> Work instruction
All lines from the first one in the listing below to the one holding "moved | pink", inclusive, are to be copied exactly.

:: Data for analysis ::

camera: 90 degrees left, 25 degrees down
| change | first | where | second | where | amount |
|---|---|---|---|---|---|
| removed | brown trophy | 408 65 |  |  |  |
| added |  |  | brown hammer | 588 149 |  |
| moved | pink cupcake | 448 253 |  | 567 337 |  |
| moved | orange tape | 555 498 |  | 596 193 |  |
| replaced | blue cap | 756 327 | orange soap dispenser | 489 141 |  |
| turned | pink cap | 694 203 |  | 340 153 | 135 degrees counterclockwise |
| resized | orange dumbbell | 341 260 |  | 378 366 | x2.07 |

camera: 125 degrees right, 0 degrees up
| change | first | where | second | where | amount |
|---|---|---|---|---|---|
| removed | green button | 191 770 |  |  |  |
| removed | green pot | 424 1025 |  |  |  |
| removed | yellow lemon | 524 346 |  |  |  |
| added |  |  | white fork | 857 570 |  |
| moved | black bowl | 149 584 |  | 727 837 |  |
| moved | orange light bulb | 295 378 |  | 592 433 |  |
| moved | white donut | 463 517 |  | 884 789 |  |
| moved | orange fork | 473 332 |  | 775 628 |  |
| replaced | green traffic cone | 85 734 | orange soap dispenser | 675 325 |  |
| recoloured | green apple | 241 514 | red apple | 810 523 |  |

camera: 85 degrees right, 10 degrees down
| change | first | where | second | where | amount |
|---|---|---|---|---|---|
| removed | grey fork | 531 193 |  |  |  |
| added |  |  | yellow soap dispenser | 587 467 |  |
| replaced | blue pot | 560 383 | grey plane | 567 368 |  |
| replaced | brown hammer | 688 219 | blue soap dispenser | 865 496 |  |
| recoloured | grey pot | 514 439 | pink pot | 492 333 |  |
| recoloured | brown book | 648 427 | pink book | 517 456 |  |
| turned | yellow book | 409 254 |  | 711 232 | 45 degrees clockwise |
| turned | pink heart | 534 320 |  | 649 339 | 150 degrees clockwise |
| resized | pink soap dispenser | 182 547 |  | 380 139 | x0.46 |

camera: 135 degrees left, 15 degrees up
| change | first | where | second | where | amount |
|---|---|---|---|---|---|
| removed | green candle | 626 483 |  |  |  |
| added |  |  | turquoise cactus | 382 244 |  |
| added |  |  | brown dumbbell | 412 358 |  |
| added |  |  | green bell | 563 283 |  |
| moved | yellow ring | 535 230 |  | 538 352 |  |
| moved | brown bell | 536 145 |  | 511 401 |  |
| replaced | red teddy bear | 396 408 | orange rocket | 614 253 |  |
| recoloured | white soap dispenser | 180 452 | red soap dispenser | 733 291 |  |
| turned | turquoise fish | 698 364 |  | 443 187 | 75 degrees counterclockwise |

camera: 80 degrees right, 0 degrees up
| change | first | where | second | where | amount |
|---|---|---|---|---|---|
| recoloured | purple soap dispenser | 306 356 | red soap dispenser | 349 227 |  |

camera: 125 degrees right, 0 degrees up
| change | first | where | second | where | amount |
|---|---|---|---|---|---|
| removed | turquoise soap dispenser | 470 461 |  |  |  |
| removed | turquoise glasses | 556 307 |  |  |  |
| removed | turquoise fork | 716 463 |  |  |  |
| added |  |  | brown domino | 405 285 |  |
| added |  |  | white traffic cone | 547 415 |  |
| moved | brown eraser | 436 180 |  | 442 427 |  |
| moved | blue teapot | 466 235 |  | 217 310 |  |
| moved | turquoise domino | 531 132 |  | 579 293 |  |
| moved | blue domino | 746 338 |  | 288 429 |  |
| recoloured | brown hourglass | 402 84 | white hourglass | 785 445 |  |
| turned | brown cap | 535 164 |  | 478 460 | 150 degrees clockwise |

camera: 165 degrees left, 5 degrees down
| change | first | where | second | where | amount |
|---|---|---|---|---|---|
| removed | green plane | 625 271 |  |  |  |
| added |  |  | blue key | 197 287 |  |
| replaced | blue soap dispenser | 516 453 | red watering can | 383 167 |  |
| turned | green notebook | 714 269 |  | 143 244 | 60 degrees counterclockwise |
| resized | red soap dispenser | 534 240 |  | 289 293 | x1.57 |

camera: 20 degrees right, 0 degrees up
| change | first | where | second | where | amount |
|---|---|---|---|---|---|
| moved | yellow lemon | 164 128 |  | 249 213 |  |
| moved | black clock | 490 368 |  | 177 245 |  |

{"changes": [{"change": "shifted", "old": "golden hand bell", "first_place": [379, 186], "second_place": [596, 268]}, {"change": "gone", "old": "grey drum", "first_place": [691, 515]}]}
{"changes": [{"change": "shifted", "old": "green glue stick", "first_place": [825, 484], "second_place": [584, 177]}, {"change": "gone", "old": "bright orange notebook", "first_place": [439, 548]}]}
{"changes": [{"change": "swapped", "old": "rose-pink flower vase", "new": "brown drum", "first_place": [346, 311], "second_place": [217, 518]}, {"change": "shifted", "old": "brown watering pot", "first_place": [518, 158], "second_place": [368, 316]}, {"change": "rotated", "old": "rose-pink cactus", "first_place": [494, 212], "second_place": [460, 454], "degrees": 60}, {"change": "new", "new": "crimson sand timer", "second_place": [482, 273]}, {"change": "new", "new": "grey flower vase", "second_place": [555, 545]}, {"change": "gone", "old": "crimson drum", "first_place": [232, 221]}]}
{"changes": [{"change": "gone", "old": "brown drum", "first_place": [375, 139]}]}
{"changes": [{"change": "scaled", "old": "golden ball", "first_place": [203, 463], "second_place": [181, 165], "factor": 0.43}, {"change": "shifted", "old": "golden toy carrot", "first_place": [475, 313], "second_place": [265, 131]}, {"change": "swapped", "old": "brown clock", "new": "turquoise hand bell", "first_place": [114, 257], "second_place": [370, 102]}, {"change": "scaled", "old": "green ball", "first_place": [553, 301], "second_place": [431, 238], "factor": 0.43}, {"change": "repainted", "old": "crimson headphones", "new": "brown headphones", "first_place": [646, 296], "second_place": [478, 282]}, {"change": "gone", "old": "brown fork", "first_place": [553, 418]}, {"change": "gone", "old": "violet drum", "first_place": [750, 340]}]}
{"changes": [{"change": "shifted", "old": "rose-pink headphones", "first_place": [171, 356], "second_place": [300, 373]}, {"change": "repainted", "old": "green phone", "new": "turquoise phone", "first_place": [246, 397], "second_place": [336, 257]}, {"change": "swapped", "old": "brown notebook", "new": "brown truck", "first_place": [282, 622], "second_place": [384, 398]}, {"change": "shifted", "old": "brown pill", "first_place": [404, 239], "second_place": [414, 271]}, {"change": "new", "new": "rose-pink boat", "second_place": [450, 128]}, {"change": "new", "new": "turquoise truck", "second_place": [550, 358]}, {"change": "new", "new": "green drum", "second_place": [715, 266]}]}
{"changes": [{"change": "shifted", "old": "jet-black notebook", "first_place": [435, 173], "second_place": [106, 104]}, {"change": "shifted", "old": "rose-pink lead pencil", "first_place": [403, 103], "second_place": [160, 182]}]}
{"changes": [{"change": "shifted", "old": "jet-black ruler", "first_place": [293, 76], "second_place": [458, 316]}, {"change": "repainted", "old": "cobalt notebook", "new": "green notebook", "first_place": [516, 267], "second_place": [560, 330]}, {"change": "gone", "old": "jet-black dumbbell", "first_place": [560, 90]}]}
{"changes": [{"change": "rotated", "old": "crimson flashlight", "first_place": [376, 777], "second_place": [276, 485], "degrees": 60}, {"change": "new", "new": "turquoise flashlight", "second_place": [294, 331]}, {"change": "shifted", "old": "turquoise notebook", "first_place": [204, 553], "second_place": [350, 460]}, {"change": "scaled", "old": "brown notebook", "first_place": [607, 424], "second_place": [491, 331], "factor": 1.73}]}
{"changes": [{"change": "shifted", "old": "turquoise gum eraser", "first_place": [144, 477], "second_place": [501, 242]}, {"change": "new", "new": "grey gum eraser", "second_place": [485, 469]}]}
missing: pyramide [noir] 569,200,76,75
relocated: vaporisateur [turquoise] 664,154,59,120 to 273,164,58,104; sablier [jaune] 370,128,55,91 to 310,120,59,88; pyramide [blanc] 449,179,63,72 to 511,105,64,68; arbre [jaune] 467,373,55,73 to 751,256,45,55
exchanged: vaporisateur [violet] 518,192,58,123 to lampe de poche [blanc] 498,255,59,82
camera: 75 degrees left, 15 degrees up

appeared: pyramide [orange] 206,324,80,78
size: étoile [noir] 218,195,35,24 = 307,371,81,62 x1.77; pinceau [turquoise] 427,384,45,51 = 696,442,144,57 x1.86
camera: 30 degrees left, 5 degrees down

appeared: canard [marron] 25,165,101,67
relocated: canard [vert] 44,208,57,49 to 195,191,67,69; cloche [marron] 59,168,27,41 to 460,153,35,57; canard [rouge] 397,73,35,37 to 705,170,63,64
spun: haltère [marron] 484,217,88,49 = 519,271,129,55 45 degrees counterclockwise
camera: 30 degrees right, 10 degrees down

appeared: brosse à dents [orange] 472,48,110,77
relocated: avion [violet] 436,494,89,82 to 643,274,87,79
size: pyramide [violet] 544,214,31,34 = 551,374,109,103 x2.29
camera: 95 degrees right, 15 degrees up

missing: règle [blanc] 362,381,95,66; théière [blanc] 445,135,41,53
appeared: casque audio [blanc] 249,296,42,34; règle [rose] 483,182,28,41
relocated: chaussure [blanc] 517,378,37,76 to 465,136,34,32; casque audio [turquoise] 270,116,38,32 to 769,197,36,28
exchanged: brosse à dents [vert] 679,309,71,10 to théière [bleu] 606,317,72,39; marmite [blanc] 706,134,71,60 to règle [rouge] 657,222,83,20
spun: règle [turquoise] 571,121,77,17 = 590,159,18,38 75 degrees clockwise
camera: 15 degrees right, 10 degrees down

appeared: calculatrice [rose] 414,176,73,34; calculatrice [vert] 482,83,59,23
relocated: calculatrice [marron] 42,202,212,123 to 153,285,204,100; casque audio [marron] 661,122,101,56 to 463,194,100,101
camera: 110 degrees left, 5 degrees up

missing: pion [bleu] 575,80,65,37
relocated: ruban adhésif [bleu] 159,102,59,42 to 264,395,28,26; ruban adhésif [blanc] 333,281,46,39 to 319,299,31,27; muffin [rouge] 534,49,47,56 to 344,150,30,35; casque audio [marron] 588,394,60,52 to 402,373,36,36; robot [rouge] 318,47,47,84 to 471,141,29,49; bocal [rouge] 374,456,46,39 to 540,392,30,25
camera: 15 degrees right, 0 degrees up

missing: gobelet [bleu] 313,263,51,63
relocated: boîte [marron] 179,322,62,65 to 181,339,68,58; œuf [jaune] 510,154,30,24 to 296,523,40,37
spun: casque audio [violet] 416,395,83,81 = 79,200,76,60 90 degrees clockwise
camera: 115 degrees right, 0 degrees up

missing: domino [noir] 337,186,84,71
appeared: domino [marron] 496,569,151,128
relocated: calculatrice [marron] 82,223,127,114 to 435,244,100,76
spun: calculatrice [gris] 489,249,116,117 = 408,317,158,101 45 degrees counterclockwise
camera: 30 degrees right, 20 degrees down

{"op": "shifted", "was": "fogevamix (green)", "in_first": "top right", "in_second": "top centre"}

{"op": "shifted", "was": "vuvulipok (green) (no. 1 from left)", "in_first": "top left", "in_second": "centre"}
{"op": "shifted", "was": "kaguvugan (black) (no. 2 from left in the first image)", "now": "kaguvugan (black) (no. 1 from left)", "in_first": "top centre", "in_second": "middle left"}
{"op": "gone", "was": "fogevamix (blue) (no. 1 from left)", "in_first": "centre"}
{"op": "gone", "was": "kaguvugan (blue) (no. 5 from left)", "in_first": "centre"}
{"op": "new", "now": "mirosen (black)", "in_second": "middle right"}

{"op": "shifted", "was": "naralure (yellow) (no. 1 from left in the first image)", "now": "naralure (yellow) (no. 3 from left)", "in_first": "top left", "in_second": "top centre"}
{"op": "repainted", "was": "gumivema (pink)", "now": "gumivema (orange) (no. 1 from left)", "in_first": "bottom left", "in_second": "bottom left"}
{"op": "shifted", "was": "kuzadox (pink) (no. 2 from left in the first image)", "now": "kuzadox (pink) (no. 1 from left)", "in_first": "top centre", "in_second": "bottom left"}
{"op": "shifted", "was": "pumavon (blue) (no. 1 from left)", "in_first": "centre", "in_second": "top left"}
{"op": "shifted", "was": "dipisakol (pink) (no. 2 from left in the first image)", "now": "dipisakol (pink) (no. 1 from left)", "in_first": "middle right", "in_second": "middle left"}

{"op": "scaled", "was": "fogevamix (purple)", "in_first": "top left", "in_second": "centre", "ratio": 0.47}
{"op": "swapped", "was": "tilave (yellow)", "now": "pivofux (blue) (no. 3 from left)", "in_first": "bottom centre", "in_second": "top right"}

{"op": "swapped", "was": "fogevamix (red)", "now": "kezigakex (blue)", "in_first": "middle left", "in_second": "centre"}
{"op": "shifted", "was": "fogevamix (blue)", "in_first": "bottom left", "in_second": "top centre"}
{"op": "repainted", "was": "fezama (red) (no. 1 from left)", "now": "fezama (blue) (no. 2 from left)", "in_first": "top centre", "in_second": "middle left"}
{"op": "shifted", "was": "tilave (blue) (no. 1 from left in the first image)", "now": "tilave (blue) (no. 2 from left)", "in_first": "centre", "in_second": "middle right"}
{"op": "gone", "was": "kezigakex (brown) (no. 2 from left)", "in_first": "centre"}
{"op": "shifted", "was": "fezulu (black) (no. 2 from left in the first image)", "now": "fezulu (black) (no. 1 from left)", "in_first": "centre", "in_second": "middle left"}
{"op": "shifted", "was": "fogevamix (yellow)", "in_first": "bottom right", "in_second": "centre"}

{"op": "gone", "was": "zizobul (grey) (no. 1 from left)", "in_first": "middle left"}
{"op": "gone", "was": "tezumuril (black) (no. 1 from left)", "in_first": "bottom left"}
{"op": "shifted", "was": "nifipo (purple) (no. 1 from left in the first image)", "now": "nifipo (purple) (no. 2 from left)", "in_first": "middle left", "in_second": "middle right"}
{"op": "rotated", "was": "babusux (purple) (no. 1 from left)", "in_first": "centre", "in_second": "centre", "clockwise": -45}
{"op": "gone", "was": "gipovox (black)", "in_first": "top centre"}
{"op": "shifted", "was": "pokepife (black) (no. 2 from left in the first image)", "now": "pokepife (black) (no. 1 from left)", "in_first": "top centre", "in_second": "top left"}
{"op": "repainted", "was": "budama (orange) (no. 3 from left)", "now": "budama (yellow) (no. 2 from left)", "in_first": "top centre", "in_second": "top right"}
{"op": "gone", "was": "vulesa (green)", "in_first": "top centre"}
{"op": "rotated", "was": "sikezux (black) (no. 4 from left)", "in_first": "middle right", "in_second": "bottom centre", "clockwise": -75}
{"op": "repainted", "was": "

:::

> Problem solution
camera: 90 degrees left, 25 degrees down
| change | first | where | second | where | amount |
|---|---|---|---|---|---|
| removed | brown trophy | 408 65 |  |  |  |
| added |  |  | brown hammer | 588 149 |  |
| moved | pink cupcake | 448 253 |  | 567 337 |  |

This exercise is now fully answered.